#### Task item:
Exclude every picture. Output verbatim the lines from the one containing "grey tile A2 level 1 -> brown tile A2 level 1" to the end of the data.
════
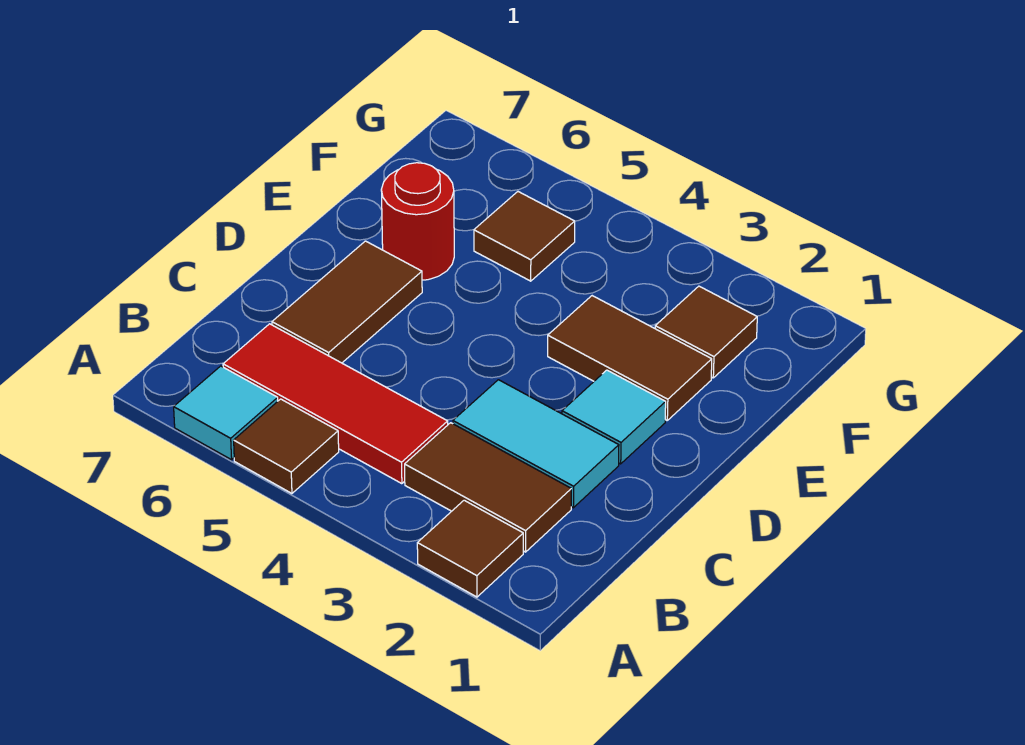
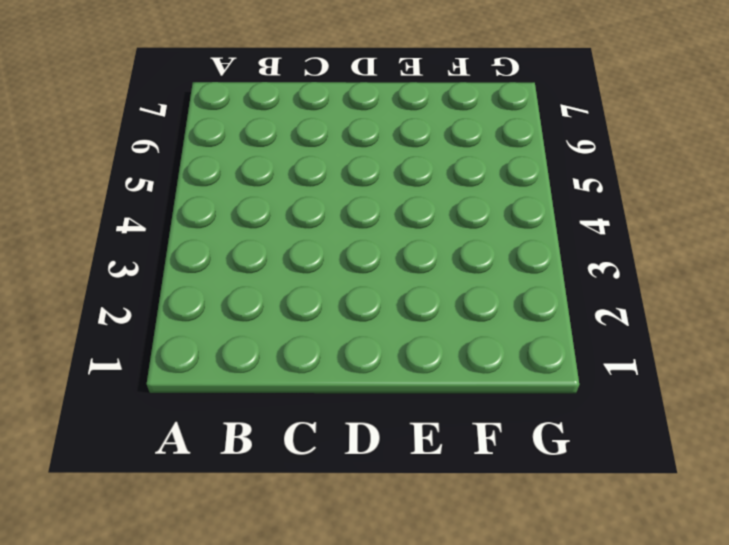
none -> brown tile A2 level 1
none -> brown tile A5 level 1
none -> cyan tile A6 level 1

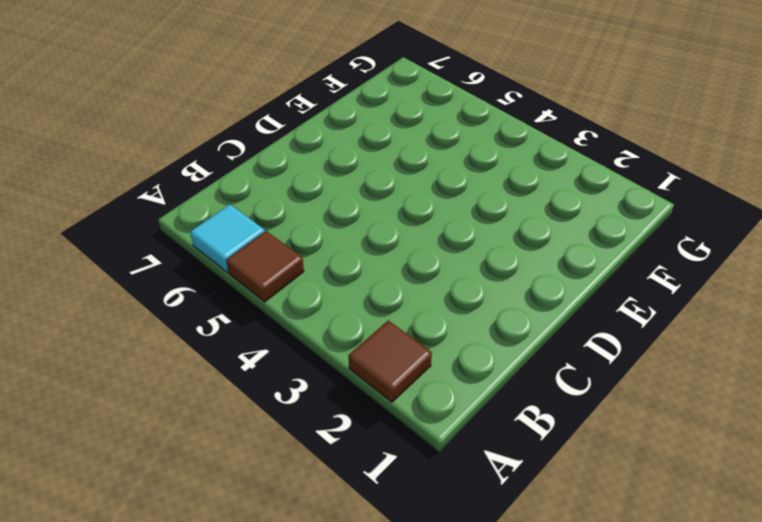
none -> brown tile B2:B3 level 1
none -> red tile B4:B6 level 1
none -> cyan tile C2:C3 level 1

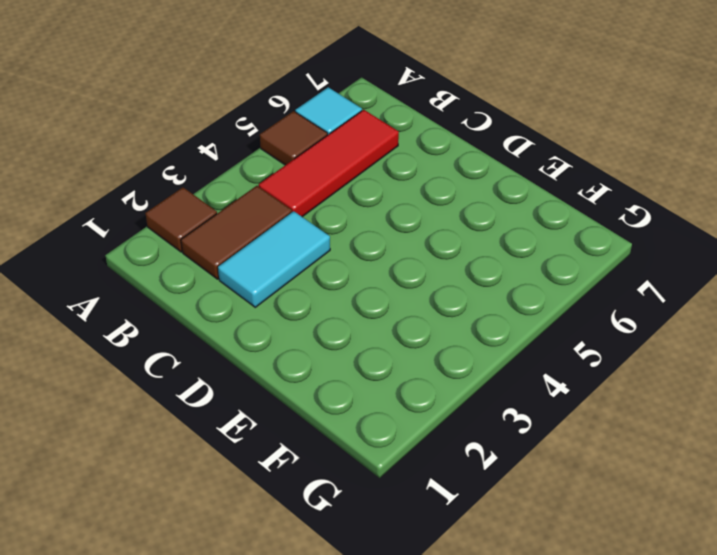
none -> brown tile C6:D6 level 1
none -> cyan tile D2 level 1
none -> brown tile E2:E3 level 1

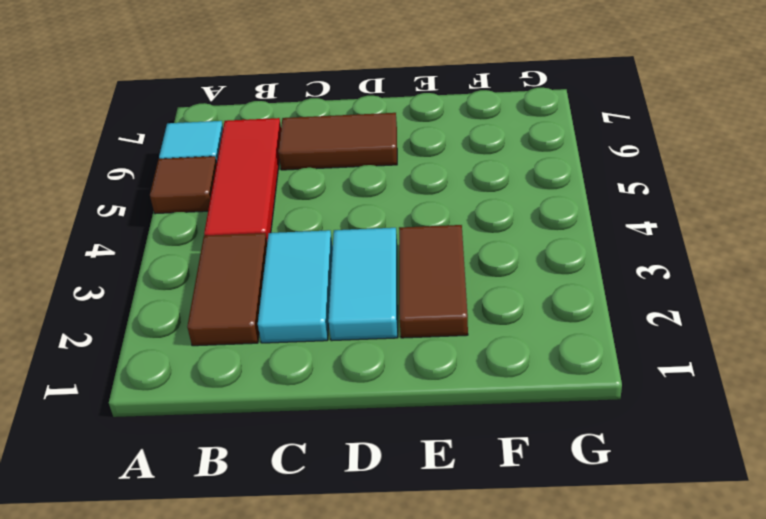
cyan tile D2:D3 level 1 -> cyan tile D2 level 1
none -> brown tile A2 level 1
none -> red round brick E6 level 1
none -> brown tile F2 level 1

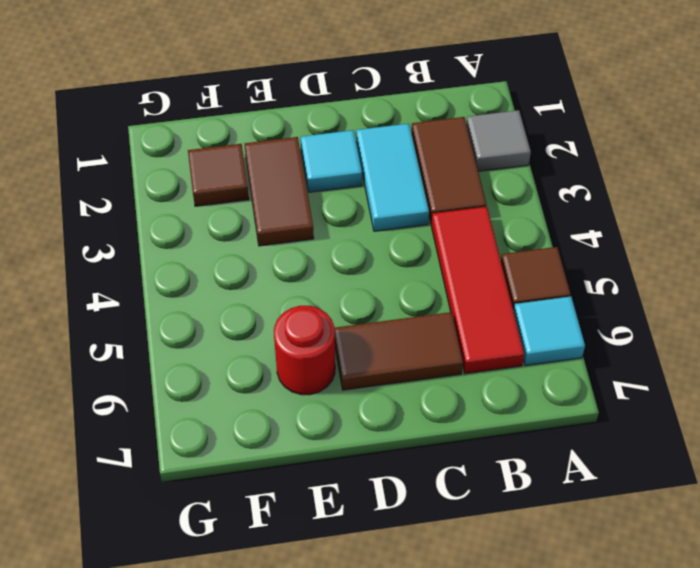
grey tile A2 level 1 -> brown tile A2 level 1
none -> brown tile F5 level 1

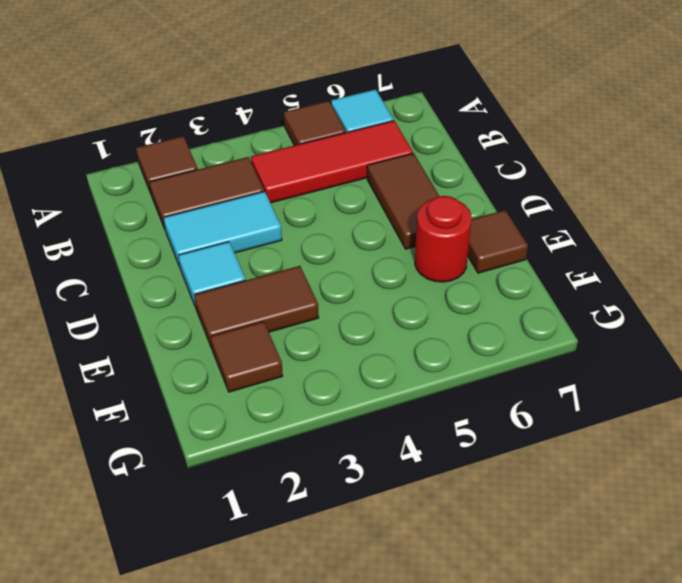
brown tile E7 level 1 -> brown tile F5 level 1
════
#### Result below:
grey tile A2 level 1 -> brown tile A2 level 1
none -> brown tile F5 level 1

brown tile E7 level 1 -> brown tile F5 level 1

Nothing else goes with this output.